* **What to produce**:
Return all lines of the data in which the string "despertador" occurs.

Data extracted from a collection
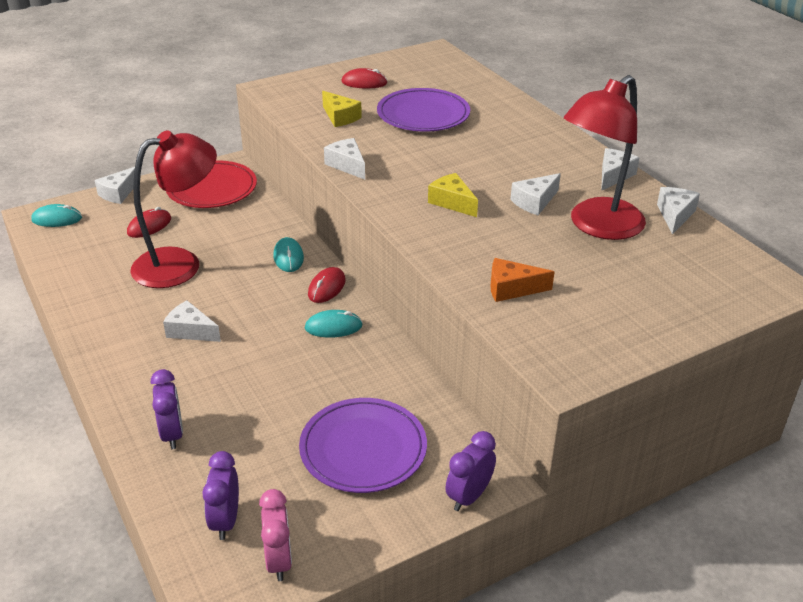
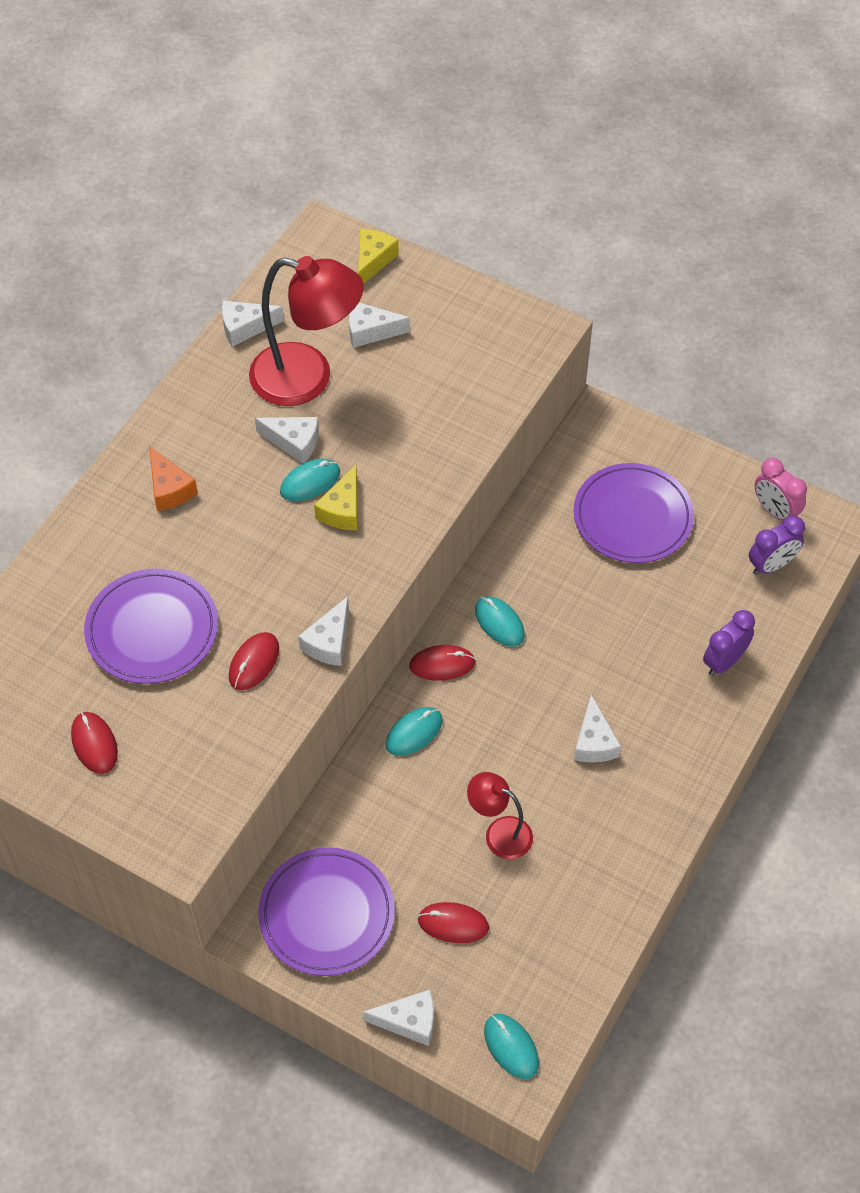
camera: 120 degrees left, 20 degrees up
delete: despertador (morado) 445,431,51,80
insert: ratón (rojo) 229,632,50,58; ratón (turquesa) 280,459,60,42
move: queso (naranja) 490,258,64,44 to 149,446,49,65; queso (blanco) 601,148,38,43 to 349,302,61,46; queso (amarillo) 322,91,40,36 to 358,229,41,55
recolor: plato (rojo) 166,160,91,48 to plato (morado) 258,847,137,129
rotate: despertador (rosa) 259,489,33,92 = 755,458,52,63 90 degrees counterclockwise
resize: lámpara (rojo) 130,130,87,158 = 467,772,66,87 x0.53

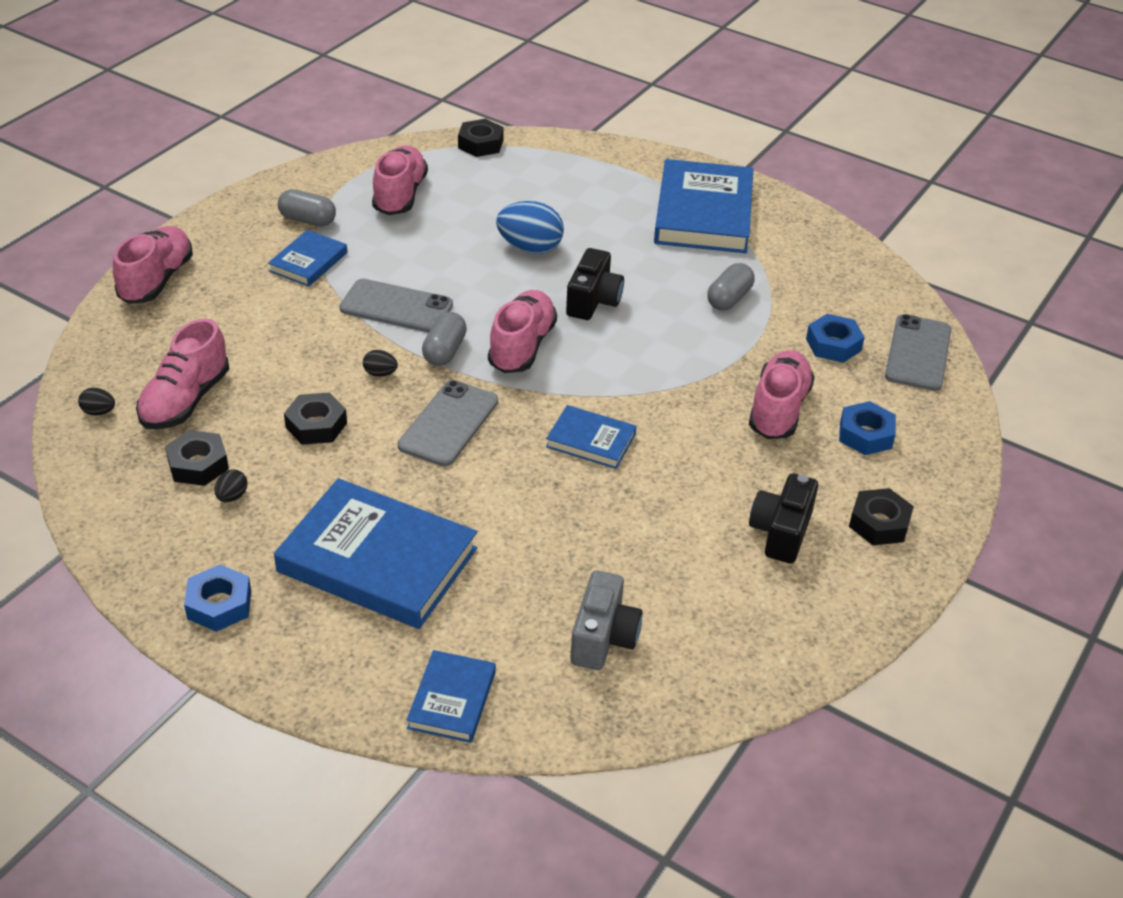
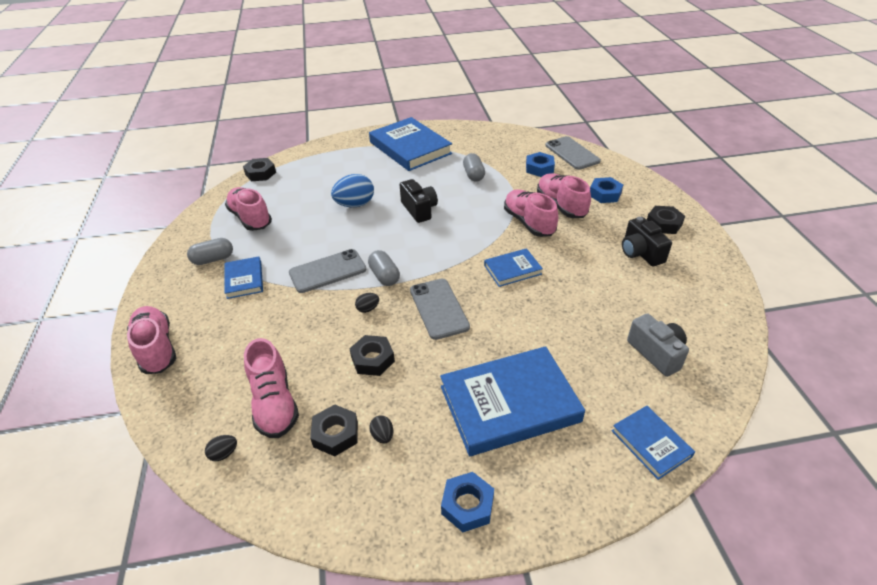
camera: 40 degrees left, 0 degrees up
move: zapato (rosa) 488,290,69,83 to 504,190,54,47

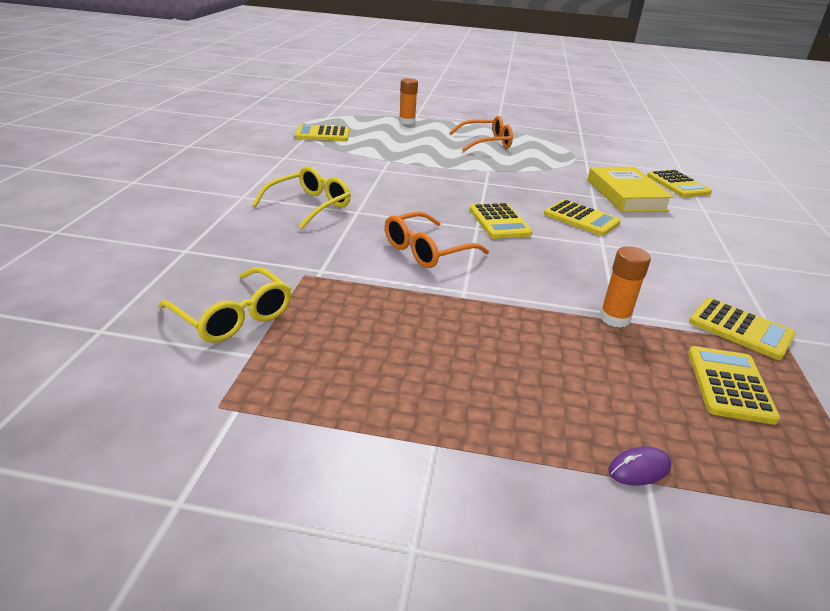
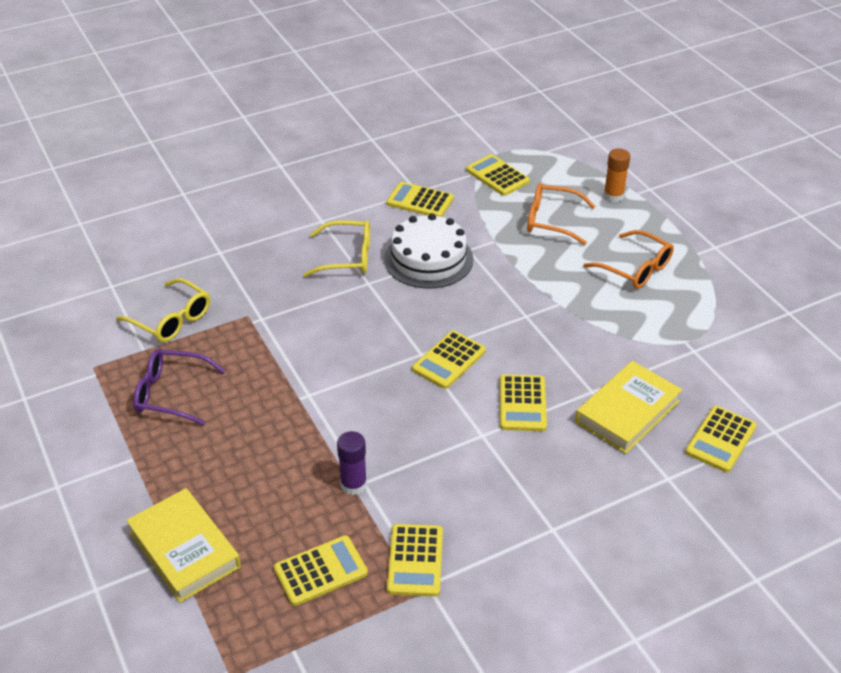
camera: 55 degrees right, 10 degrees up
insert: gafas (morado) 133,349,93,76; tarta (blanco) 384,213,90,76; calculadora (amarillo) 386,182,68,35
move: gafas (naranja) 385,211,104,57 to 527,183,68,62
replace: ratón (morado) 608,446,64,40 to libro (amarillo) 126,488,115,115
recolor: barra de pegamento (naranja) 599,246,52,82 to barra de pegamento (morado) 337,431,30,64
rotate: gafas (amarillo) 158,267,133,76 = 116,278,94,64 60 degrees counterclockwise

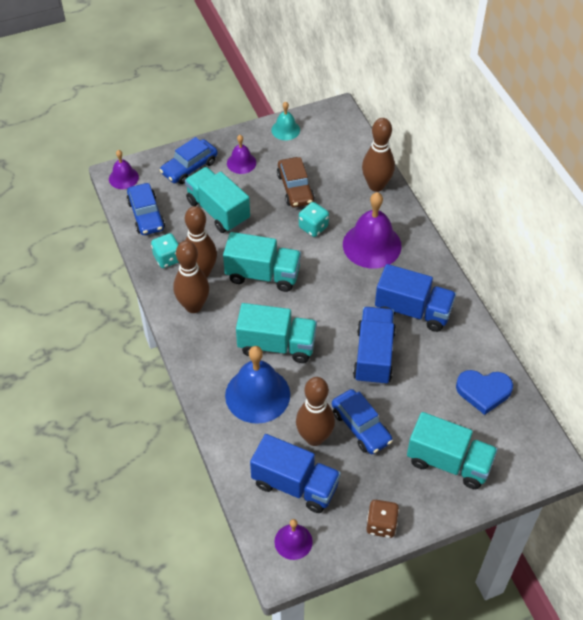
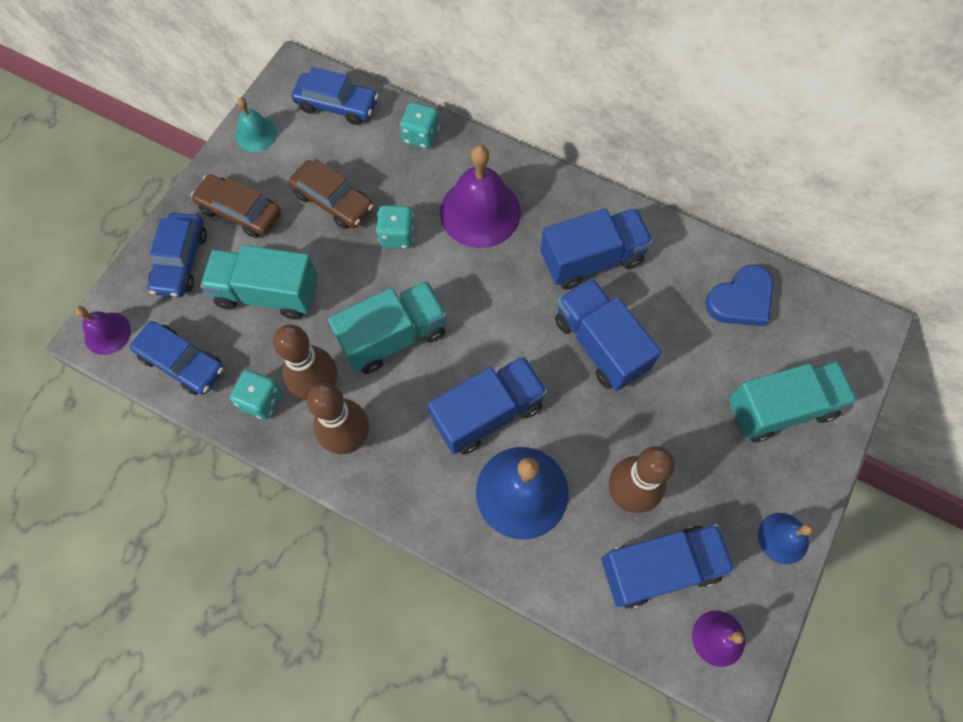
camera: 40 degrees left, 15 degrees up
move: coche (azul) 332,389,61,65 to 292,67,86,58
replace: campana (morado) 227,135,29,39 to coche (marrón) 191,174,90,64; bolo (marrón) 362,118,33,74 to dado (turquesa) 400,102,40,47; dado (marrón) 366,500,33,38 to campana (azul) 758,513,55,51
recolor: camión (turquesa) 236,303,81,60 to camión (azul) 428,356,120,99

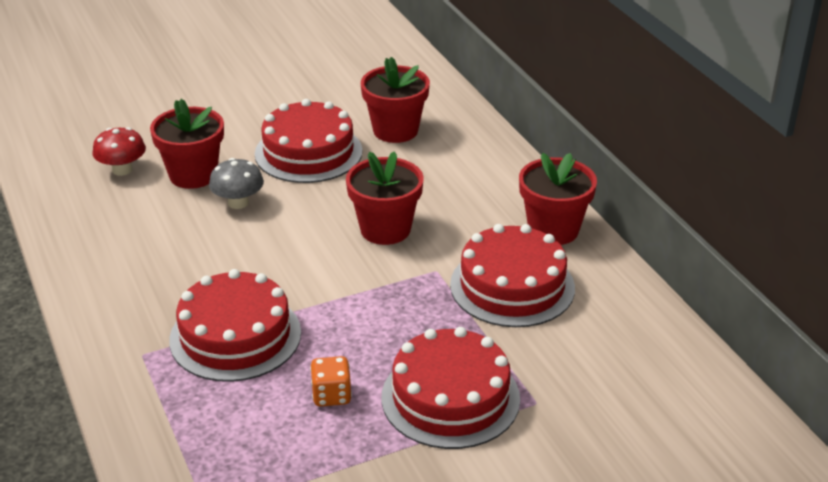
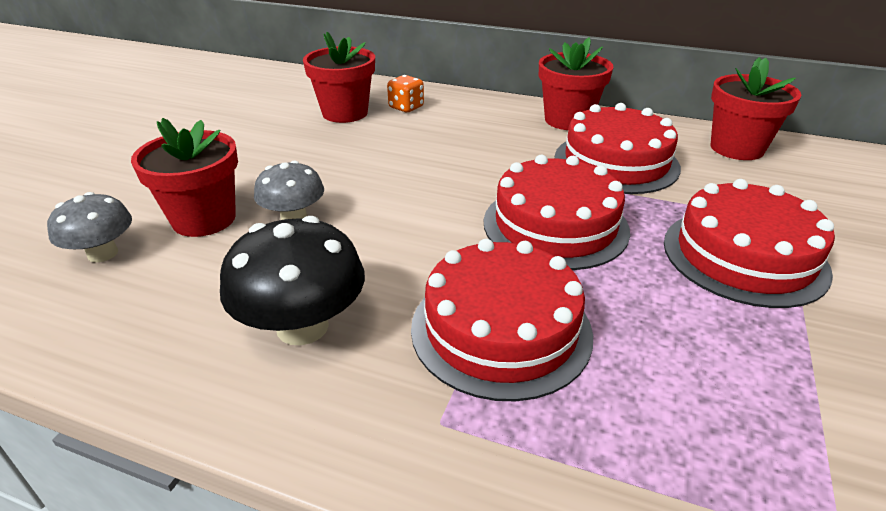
camera: 45 degrees left, 0 degrees up
insert: seta (negro) 220,216,145,130
move: dado (naranja) 310,356,42,51 to 387,75,37,37; tarta (rojo) 255,99,107,84 to 484,155,146,115; maceta (rojo) 346,151,78,94 to 710,57,92,103
recolor: seta (rojo) 92,127,54,49 to seta (gris) 47,192,85,70

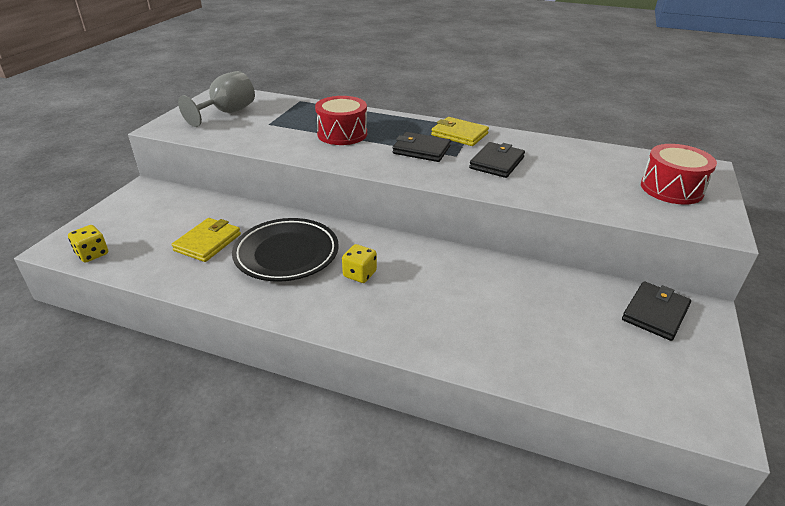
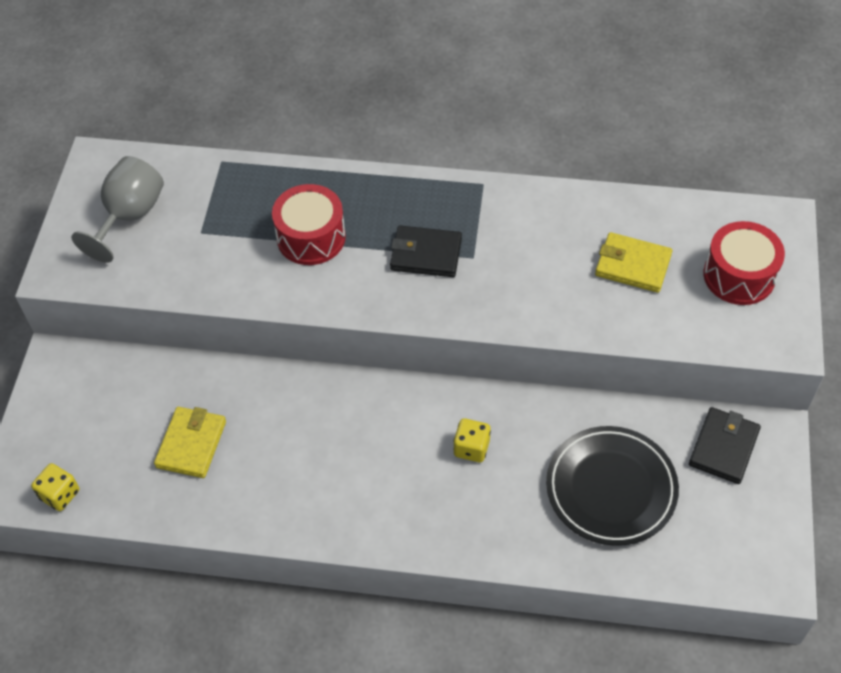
camera: 10 degrees left, 20 degrees up
delete: cartera (negro) 469,142,56,36
move: dado (amarillo) 342,244,35,39 to 453,418,38,44; plato (negro) 232,218,107,64 to 546,426,133,120; cartera (amarillo) 431,117,58,29 to 595,232,77,61

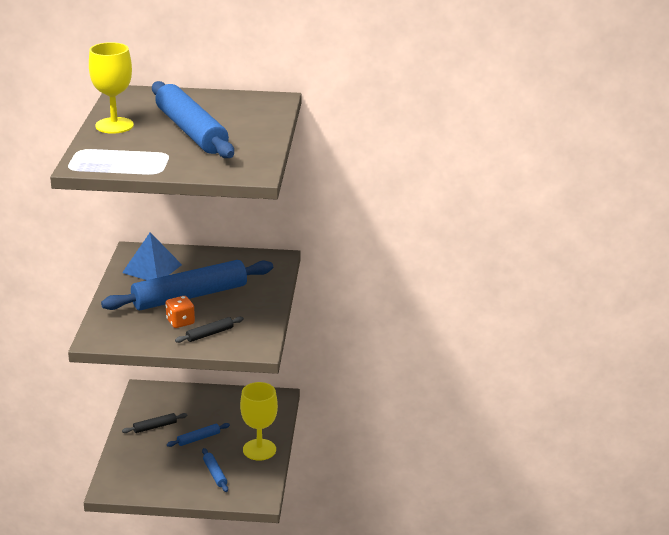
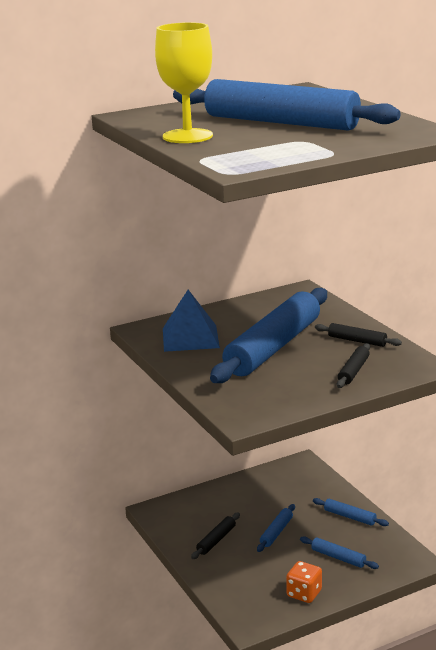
camera: 30 degrees left, 5 degrees down
insert: rodillo (negro) 315,323,87,24
move: dado (naranja) 165,296,30,32 to 286,561,36,42
replace: copa (amarillo) 240,382,38,78 to rodillo (azul) 313,498,76,28

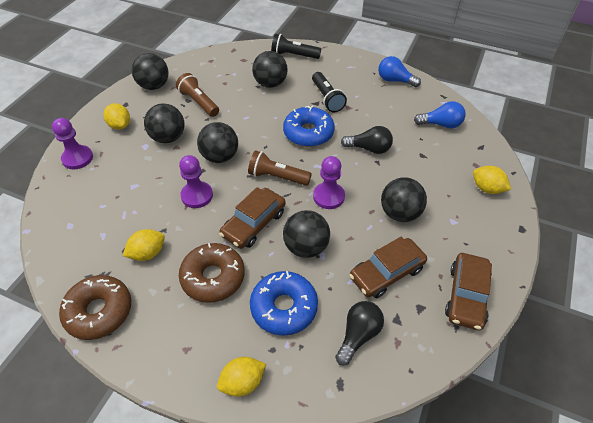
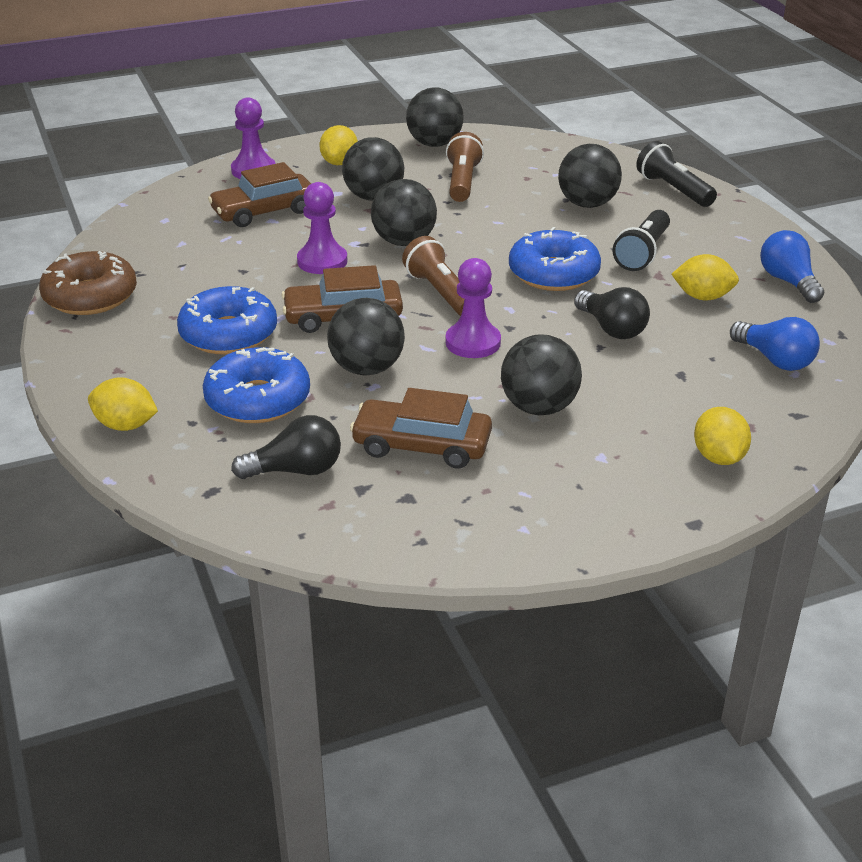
camera: 45 degrees right, 15 degrees down
move: coche (marrón) 445,253,47,77 to 208,162,103,65; limón (amarillo) 123,229,42,32 to 671,254,68,47
recolor: rosquilla (marrón) 179,243,66,60 to rosquilla (azul) 177,286,100,68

* **Reply to the task**:
delete: despertador (morado) 445,431,51,80
rotate: despertador (rosa) 259,489,33,92 = 755,458,52,63 90 degrees counterclockwise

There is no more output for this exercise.